▶ _WORK REQUEST_: Leave out the pictures and output the data verbatim.

▶ _STORED DATA_:
= = = = = = =

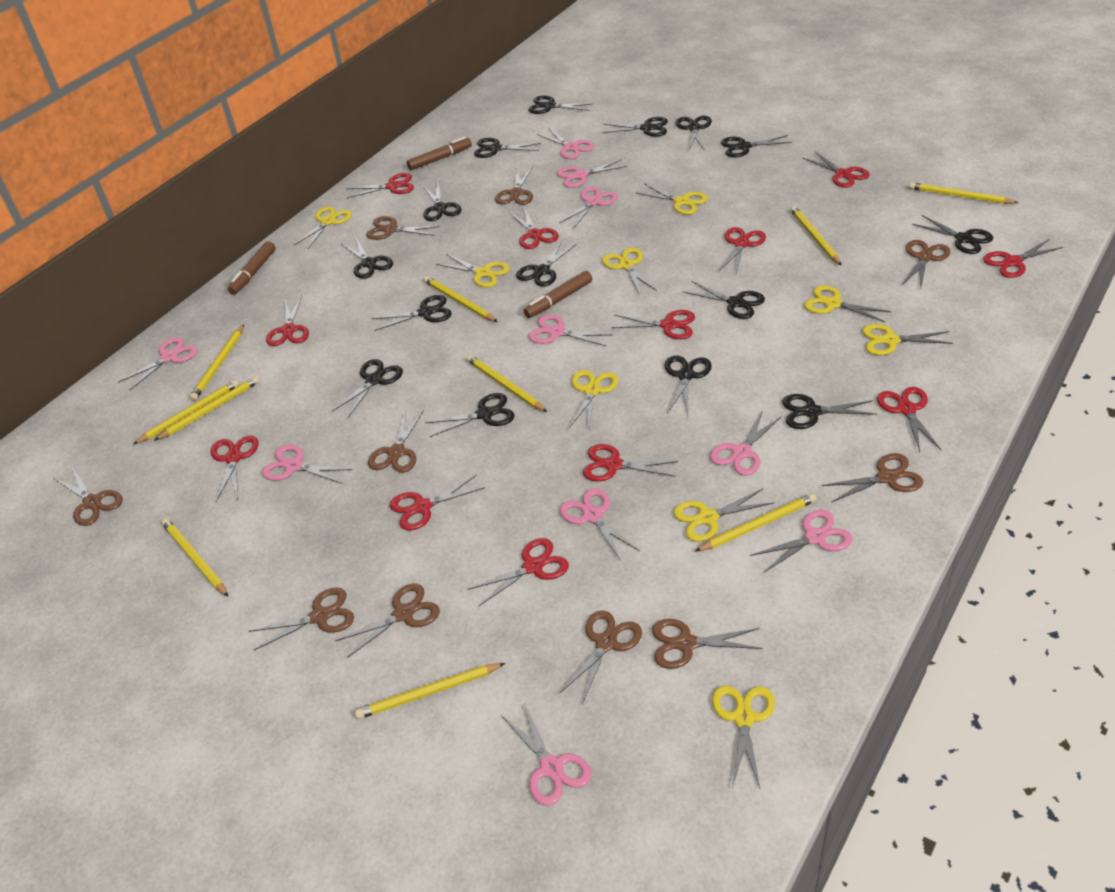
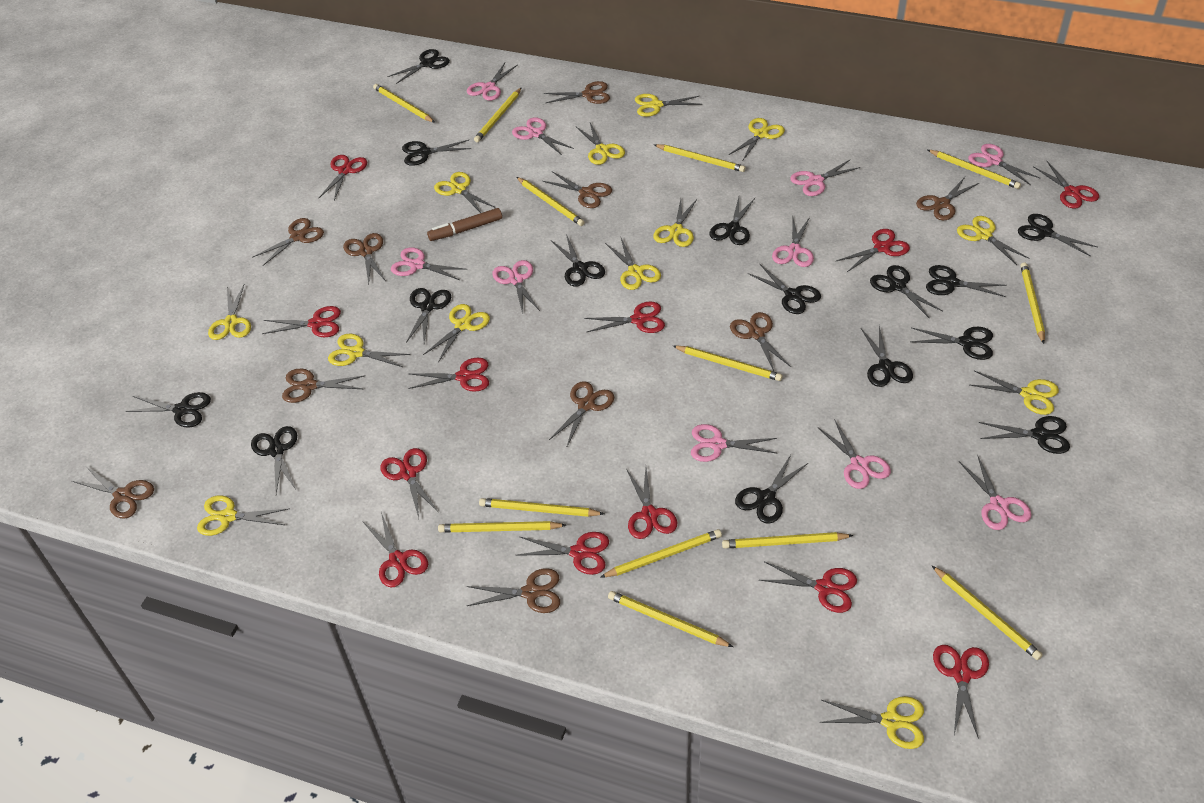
brown marker: 3 -> 1
yellow pencil: 10 -> 13
yellow scissors: 9 -> 13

= = = = = = =

▶ _TASK RESPONSE_:
brown marker: 3 -> 1
yellow pencil: 10 -> 13
yellow scissors: 9 -> 13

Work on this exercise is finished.